• _What you have to do_: Word for word, set down the records and skip each picture.

• _Material for the task_:
┏━━

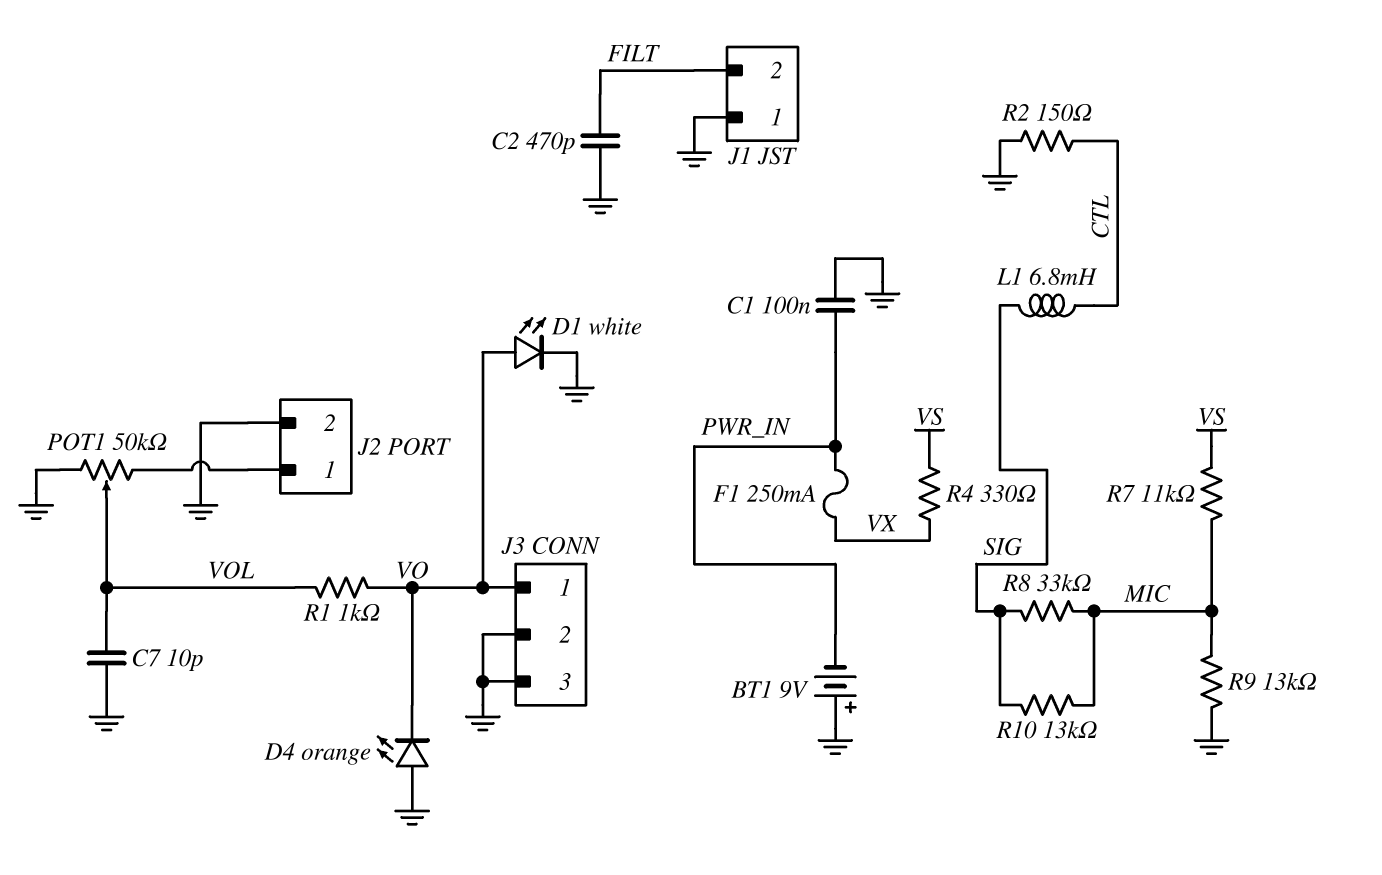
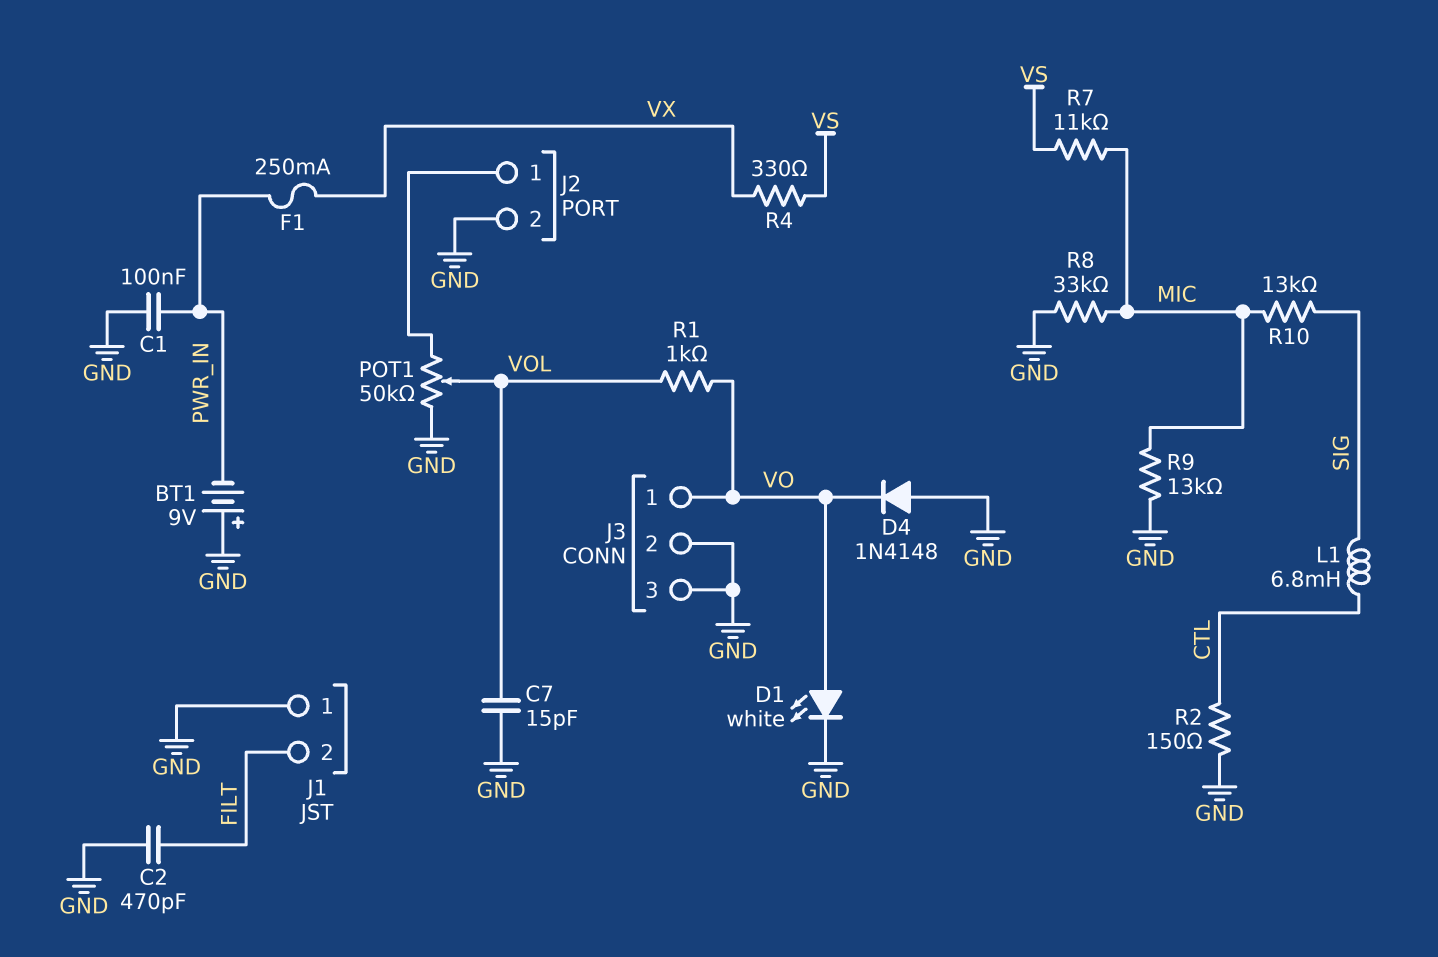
C7: 10pF (GND, VOL) -> 15pF (GND, VOL)
D4: LED orange (A GND, K VO) -> diode 1N4148 (A GND, K VO)
R8: 33k (MIC, SIG) -> 33k (GND, MIC)

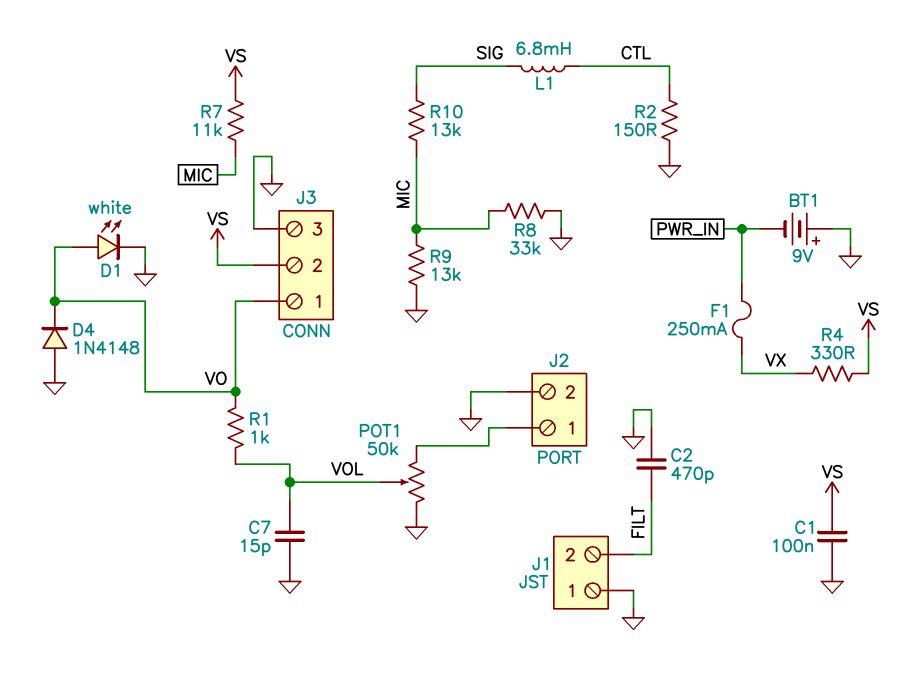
C1: 100nF (GND, PWR_IN) -> 100nF (GND, VS)
J3 pin 2: GND -> VS

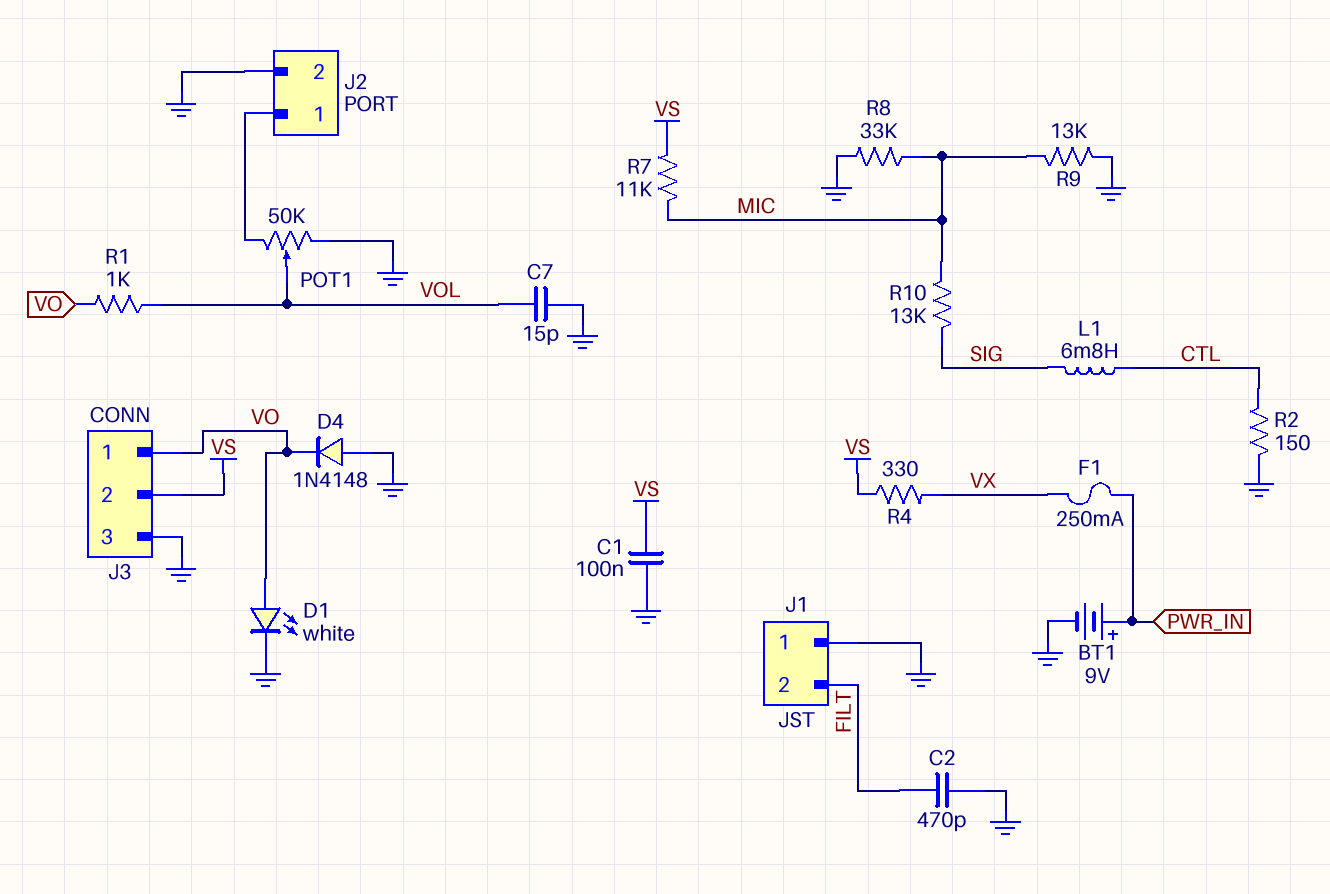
BT1: 9V (plus GND, minus PWR_IN) -> 9V (plus PWR_IN, minus GND)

┗━━

• _Task response_:
C7: 10pF (GND, VOL) -> 15pF (GND, VOL)
D4: LED orange (A GND, K VO) -> diode 1N4148 (A GND, K VO)
R8: 33k (MIC, SIG) -> 33k (GND, MIC)

C1: 100nF (GND, PWR_IN) -> 100nF (GND, VS)
J3 pin 2: GND -> VS

BT1: 9V (plus GND, minus PWR_IN) -> 9V (plus PWR_IN, minus GND)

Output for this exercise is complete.